═════ EXERCISE DATA ═════

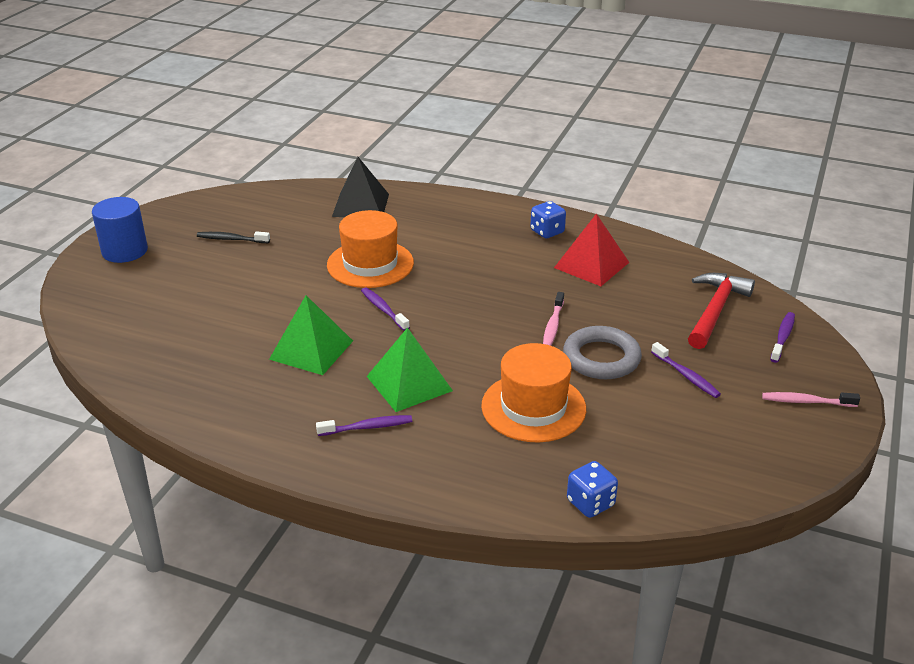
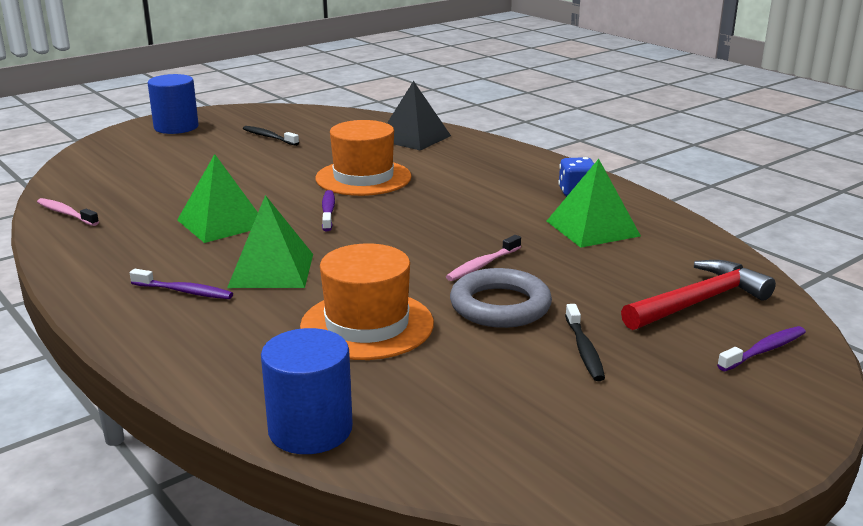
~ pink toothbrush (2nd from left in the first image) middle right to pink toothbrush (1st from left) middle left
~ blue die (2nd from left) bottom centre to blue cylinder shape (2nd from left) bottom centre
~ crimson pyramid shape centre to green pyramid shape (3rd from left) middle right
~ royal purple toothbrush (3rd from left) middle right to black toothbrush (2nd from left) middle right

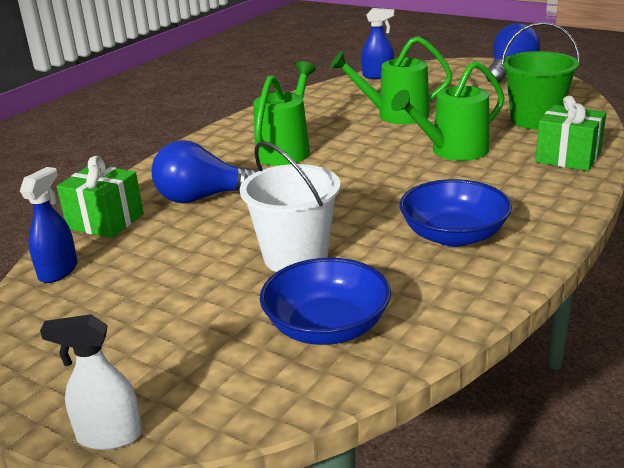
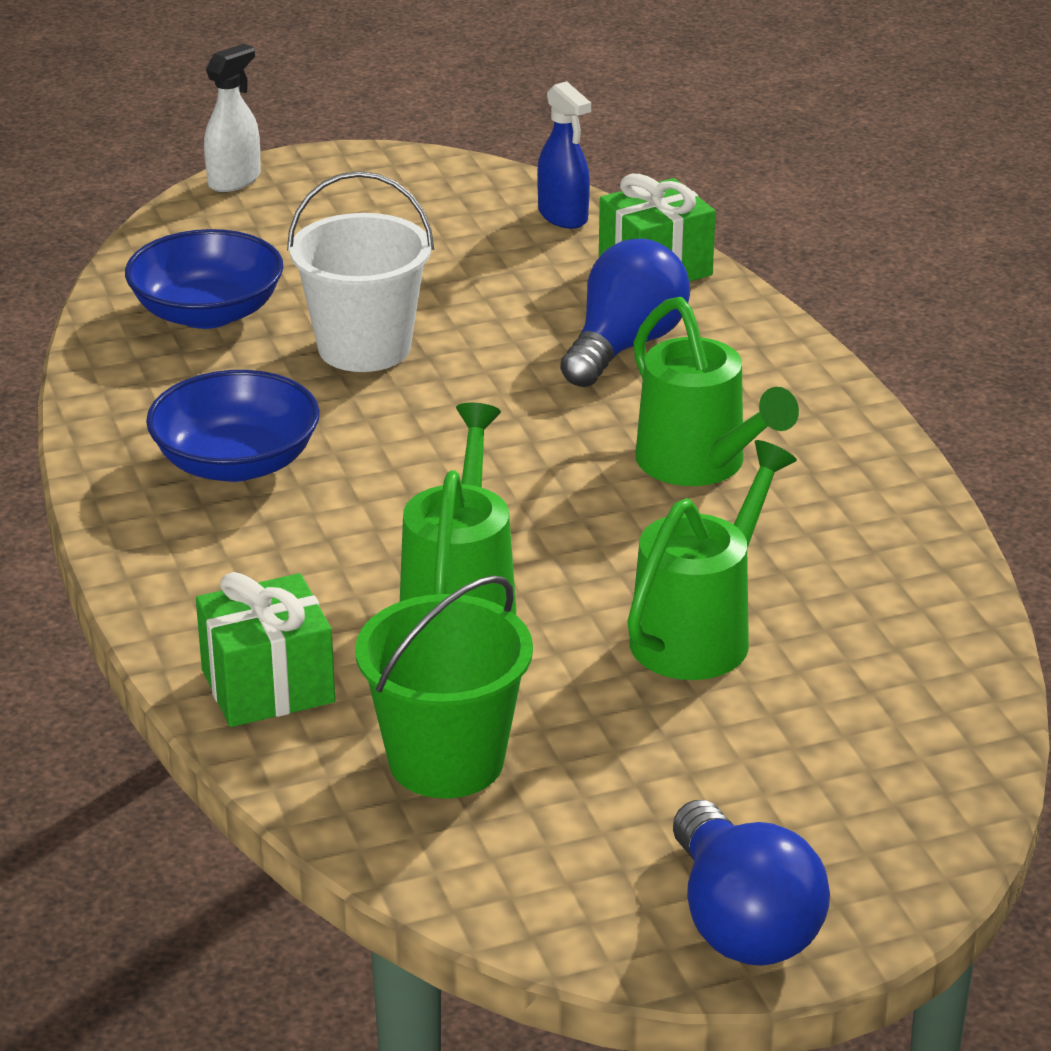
- blue spray bottle (2nd from left) top centre

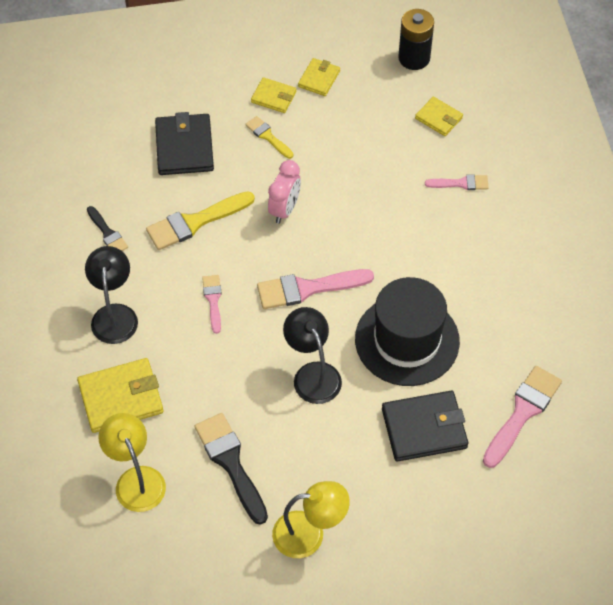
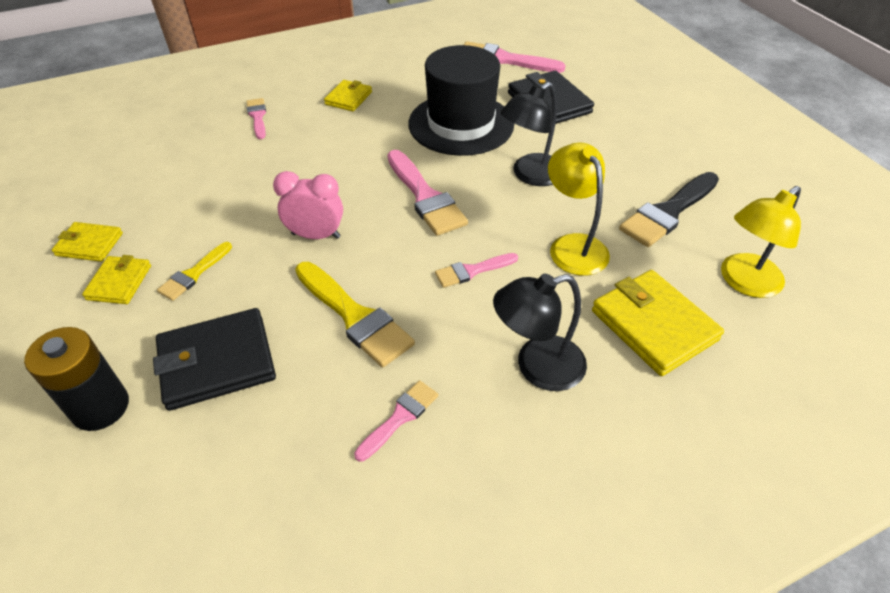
~ golden reading lamp (2nd from left in the first image) bottom centre to golden reading lamp (1st from left) centre
~ black battery top right to middle left
~ golden wallet (4th from left in the first image) top right to golden wallet (3rd from left) top centre
~ black paintbrush (1st from left) middle left to pink paintbrush (2nd from left) bottom centre

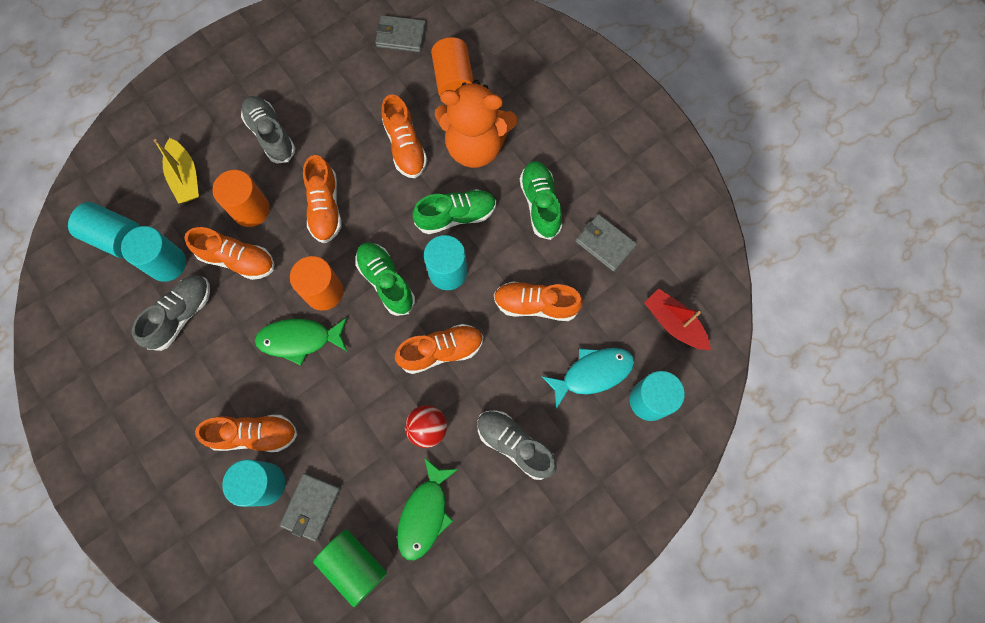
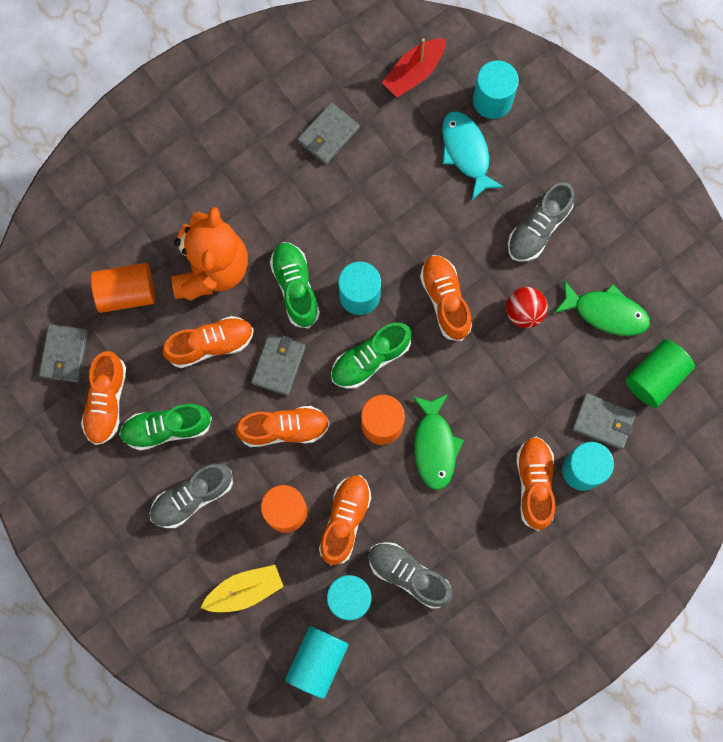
+ grey wallet (2nd from left) centre
~ orange sneaker (6th from left in the first image) centre to orange sneaker (1st from left) middle left
~ green sneaker (3rd from left in the first image) top centre to green sneaker (1st from left) middle left

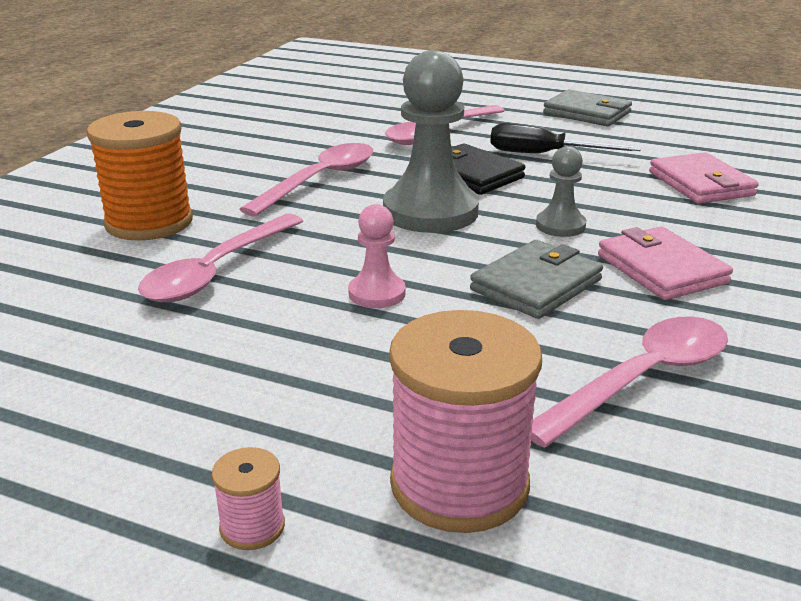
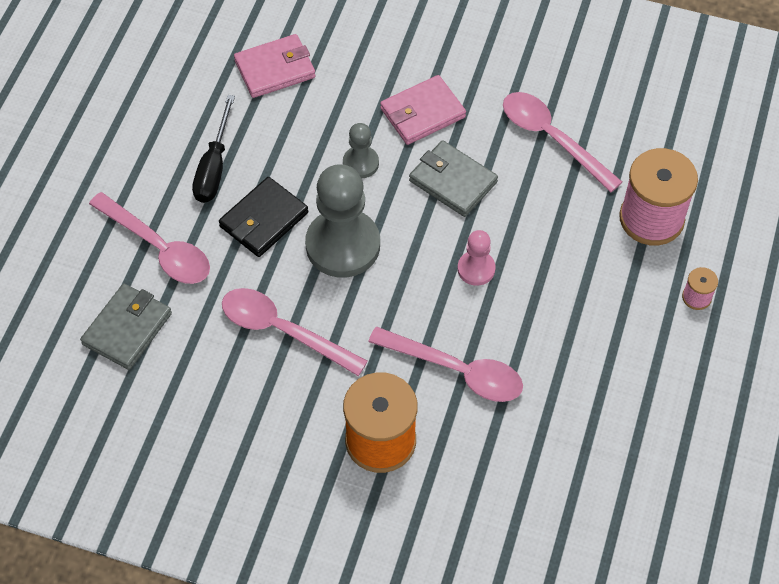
~ grey wallet (2nd from left in the first image) top right to grey wallet (1st from left) middle left

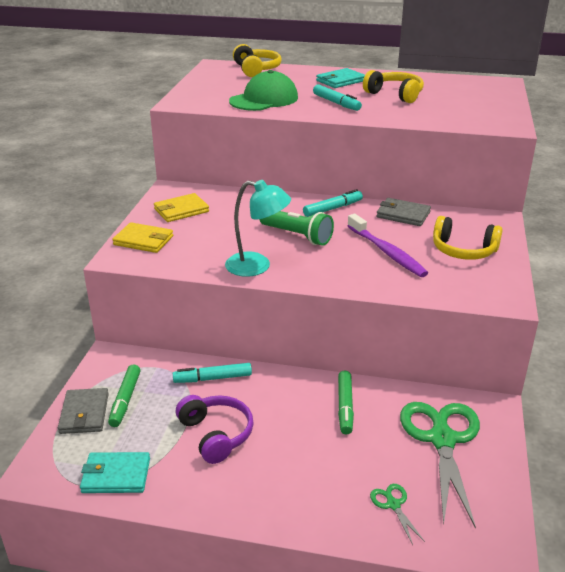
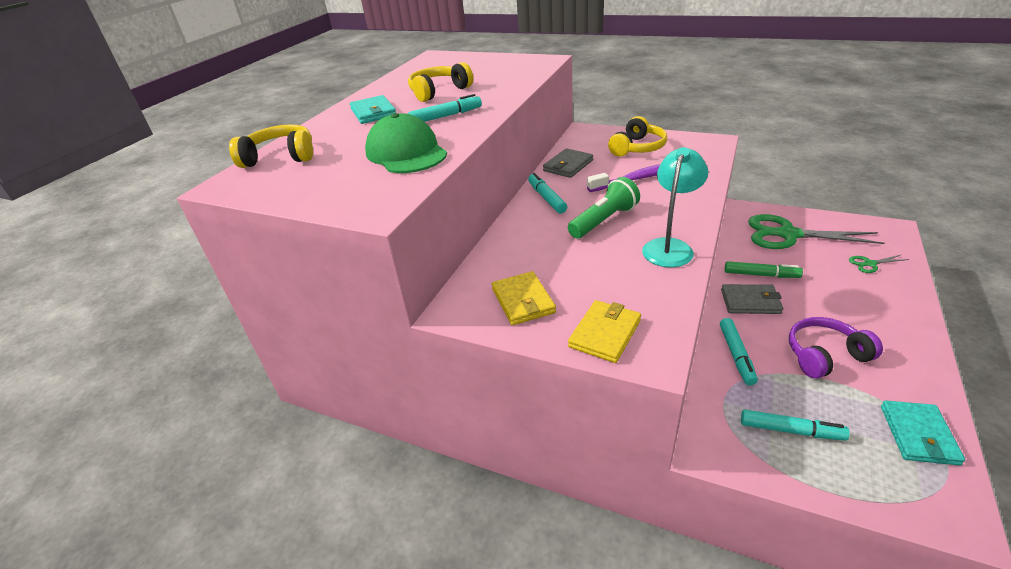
~ grey wallet (1st from left in the first image) bottom left to grey wallet (2nd from left) middle right
~ green marker pen (1st from left) bottom left to turquoise marker pen (4th from left) bottom right

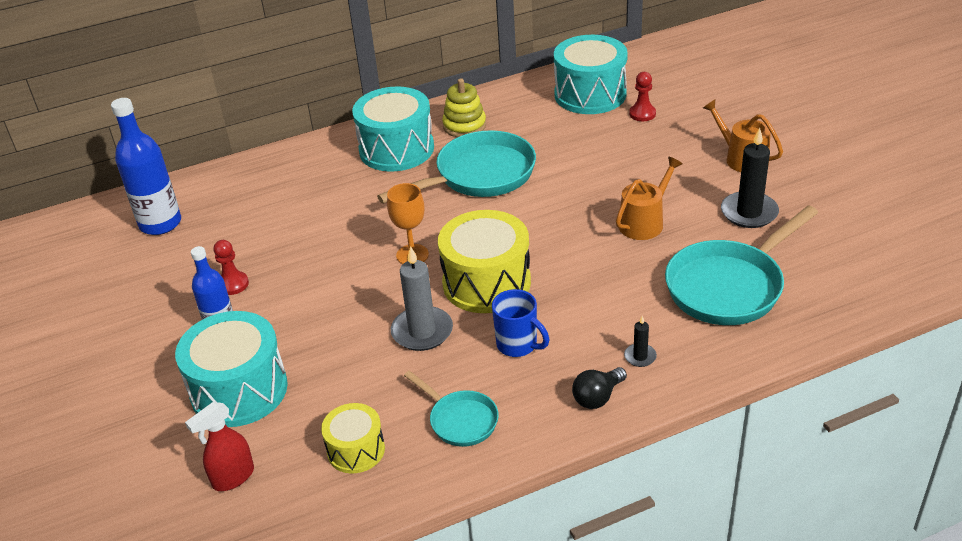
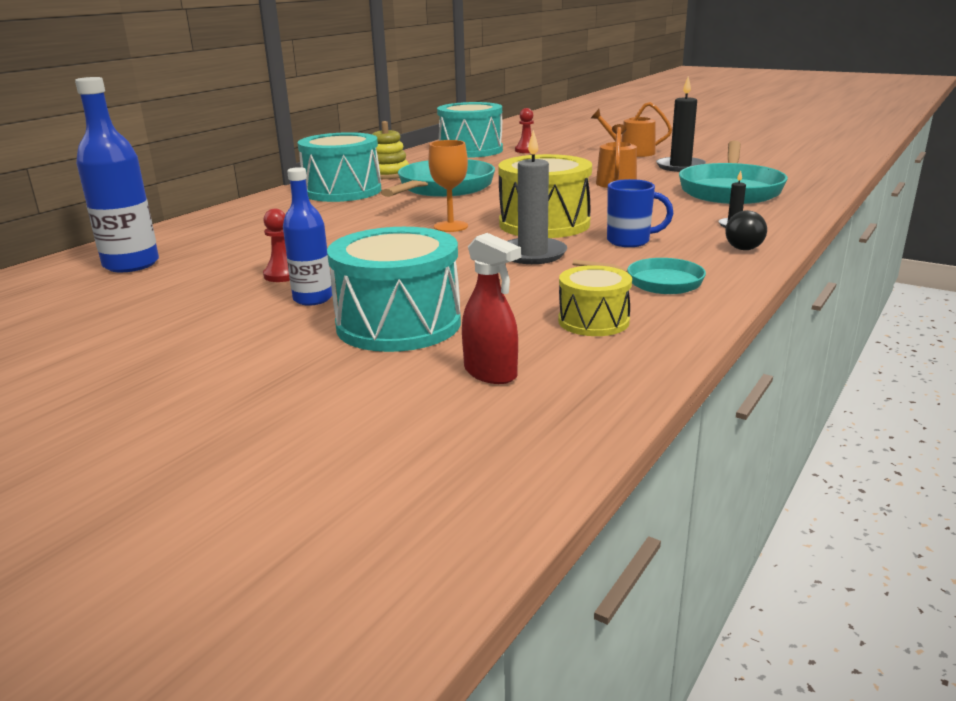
~ crimson spray bottle bottom left = centre 60 degrees counterclockwise

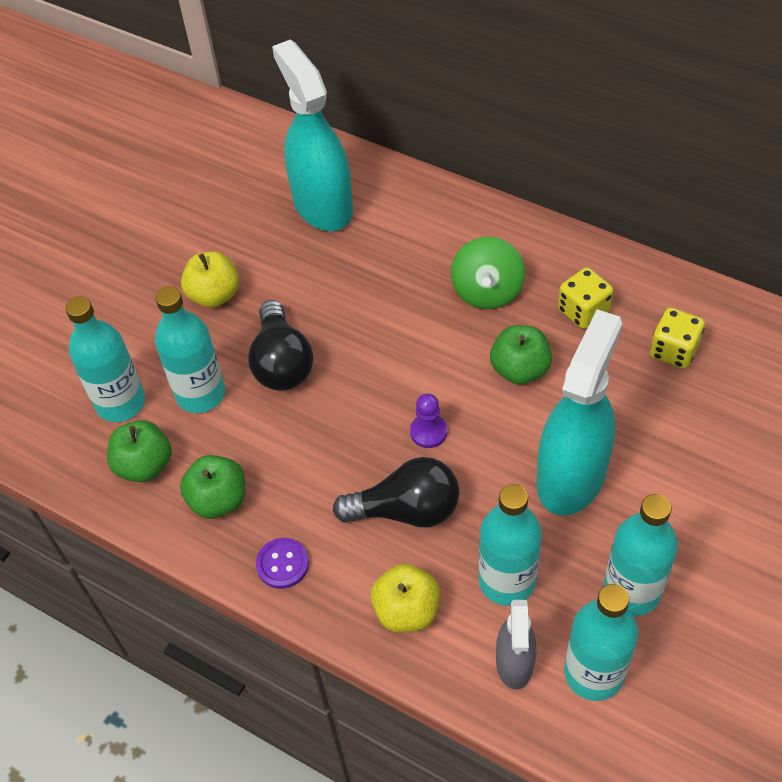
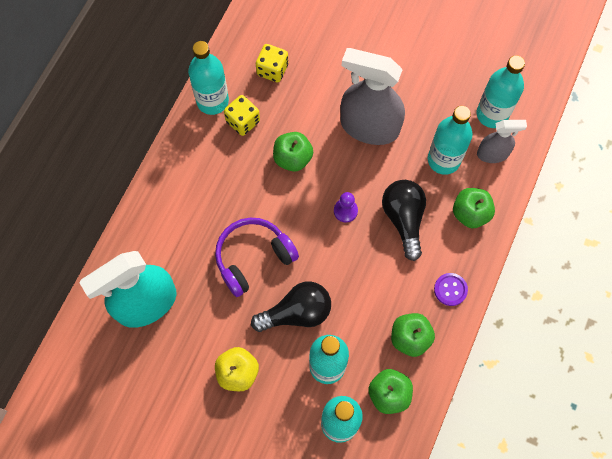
- green whirligig centre
+ royal purple over-ear headphones centre
~ turquoise bottle (5th from left in the first image) bottom right to turquoise bottle (1st from left) top centre
~ golden apple (2nd from left) bottom centre to green apple (4th from left) middle right
~ turquoise spray bottle (2nd from left) middle right to grey spray bottle (1st from left) top centre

═════

* _THE TASK_:
Find every line in the records that has the word "shape". Then report the count alone.

* _ANSWER TO THIS PROBLEM_:
2